__WORK INSTRUCTION__:
Each line below is to be set down again exactly.

__MATERIAL TO PROCESS__:
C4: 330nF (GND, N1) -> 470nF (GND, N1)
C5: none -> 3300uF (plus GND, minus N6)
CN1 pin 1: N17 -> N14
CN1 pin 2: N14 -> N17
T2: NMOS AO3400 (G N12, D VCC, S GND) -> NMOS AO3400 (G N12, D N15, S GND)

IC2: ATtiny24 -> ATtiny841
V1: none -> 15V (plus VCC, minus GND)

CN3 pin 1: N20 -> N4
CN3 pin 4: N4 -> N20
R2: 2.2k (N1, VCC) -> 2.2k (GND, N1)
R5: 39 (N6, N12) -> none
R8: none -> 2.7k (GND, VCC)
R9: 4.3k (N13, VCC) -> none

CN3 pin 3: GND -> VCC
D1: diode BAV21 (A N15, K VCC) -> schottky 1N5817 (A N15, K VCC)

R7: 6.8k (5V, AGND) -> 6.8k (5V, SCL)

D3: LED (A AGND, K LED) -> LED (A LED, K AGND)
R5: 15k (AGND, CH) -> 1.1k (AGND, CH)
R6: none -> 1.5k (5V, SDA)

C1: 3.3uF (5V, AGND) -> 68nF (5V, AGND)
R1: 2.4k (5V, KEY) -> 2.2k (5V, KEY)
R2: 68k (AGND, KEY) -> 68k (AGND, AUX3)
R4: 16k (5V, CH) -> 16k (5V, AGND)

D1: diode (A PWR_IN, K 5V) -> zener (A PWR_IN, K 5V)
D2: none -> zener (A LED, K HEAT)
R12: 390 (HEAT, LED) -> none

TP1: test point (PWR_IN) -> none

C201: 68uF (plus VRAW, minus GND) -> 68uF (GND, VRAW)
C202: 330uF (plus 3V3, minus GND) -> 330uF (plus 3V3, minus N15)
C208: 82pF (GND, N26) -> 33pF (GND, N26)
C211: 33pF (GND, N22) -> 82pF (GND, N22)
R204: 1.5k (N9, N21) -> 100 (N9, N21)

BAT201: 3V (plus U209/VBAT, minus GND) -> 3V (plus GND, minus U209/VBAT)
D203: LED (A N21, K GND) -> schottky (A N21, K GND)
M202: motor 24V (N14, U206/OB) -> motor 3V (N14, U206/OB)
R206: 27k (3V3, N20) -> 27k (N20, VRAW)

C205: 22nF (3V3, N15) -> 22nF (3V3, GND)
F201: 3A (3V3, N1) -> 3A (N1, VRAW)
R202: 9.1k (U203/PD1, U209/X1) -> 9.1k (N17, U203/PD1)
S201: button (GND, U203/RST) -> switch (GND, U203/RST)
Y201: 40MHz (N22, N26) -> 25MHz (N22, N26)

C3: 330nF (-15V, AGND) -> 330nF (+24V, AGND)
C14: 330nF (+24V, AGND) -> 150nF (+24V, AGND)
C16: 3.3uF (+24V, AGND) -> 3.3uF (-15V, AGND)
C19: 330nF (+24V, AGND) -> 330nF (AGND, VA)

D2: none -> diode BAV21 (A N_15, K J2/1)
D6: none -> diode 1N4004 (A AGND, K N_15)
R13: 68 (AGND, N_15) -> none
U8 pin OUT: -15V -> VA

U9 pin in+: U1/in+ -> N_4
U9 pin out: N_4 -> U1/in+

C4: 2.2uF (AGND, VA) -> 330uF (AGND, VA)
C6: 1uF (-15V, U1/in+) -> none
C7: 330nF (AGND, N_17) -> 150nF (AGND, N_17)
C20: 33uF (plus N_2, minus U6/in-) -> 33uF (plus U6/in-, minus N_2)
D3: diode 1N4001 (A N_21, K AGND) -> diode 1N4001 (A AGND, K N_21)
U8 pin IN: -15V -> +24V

__OUTPUT FOR THIS EXERCISE__:
C4: 330nF (GND, N1) -> 470nF (GND, N1)
C5: none -> 3300uF (plus GND, minus N6)
CN1 pin 1: N17 -> N14
CN1 pin 2: N14 -> N17
T2: NMOS AO3400 (G N12, D VCC, S GND) -> NMOS AO3400 (G N12, D N15, S GND)

IC2: ATtiny24 -> ATtiny841
V1: none -> 15V (plus VCC, minus GND)

CN3 pin 1: N20 -> N4
CN3 pin 4: N4 -> N20
R2: 2.2k (N1, VCC) -> 2.2k (GND, N1)
R5: 39 (N6, N12) -> none
R8: none -> 2.7k (GND, VCC)
R9: 4.3k (N13, VCC) -> none

CN3 pin 3: GND -> VCC
D1: diode BAV21 (A N15, K VCC) -> schottky 1N5817 (A N15, K VCC)

R7: 6.8k (5V, AGND) -> 6.8k (5V, SCL)

D3: LED (A AGND, K LED) -> LED (A LED, K AGND)
R5: 15k (AGND, CH) -> 1.1k (AGND, CH)
R6: none -> 1.5k (5V, SDA)

C1: 3.3uF (5V, AGND) -> 68nF (5V, AGND)
R1: 2.4k (5V, KEY) -> 2.2k (5V, KEY)
R2: 68k (AGND, KEY) -> 68k (AGND, AUX3)
R4: 16k (5V, CH) -> 16k (5V, AGND)

D1: diode (A PWR_IN, K 5V) -> zener (A PWR_IN, K 5V)
D2: none -> zener (A LED, K HEAT)
R12: 390 (HEAT, LED) -> none

TP1: test point (PWR_IN) -> none

C201: 68uF (plus VRAW, minus GND) -> 68uF (GND, VRAW)
C202: 330uF (plus 3V3, minus GND) -> 330uF (plus 3V3, minus N15)
C208: 82pF (GND, N26) -> 33pF (GND, N26)
C211: 33pF (GND, N22) -> 82pF (GND, N22)
R204: 1.5k (N9, N21) -> 100 (N9, N21)

BAT201: 3V (plus U209/VBAT, minus GND) -> 3V (plus GND, minus U209/VBAT)
D203: LED (A N21, K GND) -> schottky (A N21, K GND)
M202: motor 24V (N14, U206/OB) -> motor 3V (N14, U206/OB)
R206: 27k (3V3, N20) -> 27k (N20, VRAW)

C205: 22nF (3V3, N15) -> 22nF (3V3, GND)
F201: 3A (3V3, N1) -> 3A (N1, VRAW)
R202: 9.1k (U203/PD1, U209/X1) -> 9.1k (N17, U203/PD1)
S201: button (GND, U203/RST) -> switch (GND, U203/RST)
Y201: 40MHz (N22, N26) -> 25MHz (N22, N26)

C3: 330nF (-15V, AGND) -> 330nF (+24V, AGND)
C14: 330nF (+24V, AGND) -> 150nF (+24V, AGND)
C16: 3.3uF (+24V, AGND) -> 3.3uF (-15V, AGND)
C19: 330nF (+24V, AGND) -> 330nF (AGND, VA)

D2: none -> diode BAV21 (A N_15, K J2/1)
D6: none -> diode 1N4004 (A AGND, K N_15)
R13: 68 (AGND, N_15) -> none
U8 pin OUT: -15V -> VA

U9 pin in+: U1/in+ -> N_4
U9 pin out: N_4 -> U1/in+

C4: 2.2uF (AGND, VA) -> 330uF (AGND, VA)
C6: 1uF (-15V, U1/in+) -> none
C7: 330nF (AGND, N_17) -> 150nF (AGND, N_17)
C20: 33uF (plus N_2, minus U6/in-) -> 33uF (plus U6/in-, minus N_2)
D3: diode 1N4001 (A N_21, K AGND) -> diode 1N4001 (A AGND, K N_21)
U8 pin IN: -15V -> +24V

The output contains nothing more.